→ **About this exercise**
Nothing but the lines from the one with "jet-black layer cake <144" through the final line of the entries below should be written out, each exactly as given.

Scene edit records
********

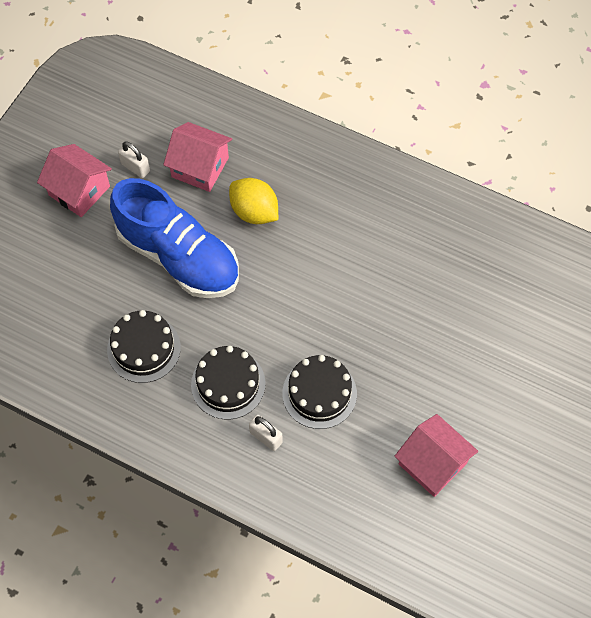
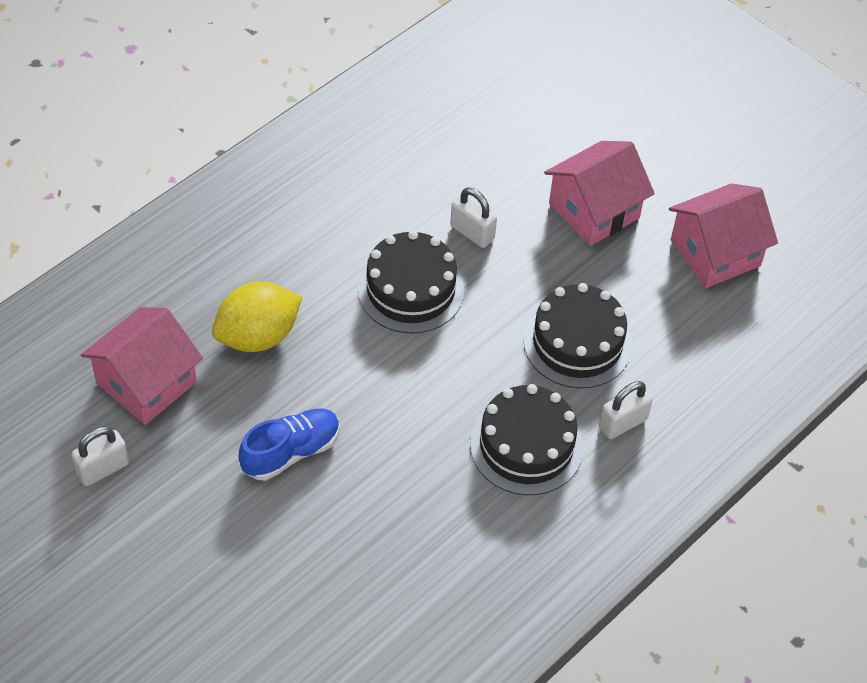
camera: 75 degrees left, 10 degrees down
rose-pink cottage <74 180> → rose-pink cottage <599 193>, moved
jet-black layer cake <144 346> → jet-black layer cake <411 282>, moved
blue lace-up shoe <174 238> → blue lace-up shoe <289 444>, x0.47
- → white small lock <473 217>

********

→ **Answer for the task**
jet-black layer cake <144 346> → jet-black layer cake <411 282>, moved
blue lace-up shoe <174 238> → blue lace-up shoe <289 444>, x0.47
- → white small lock <473 217>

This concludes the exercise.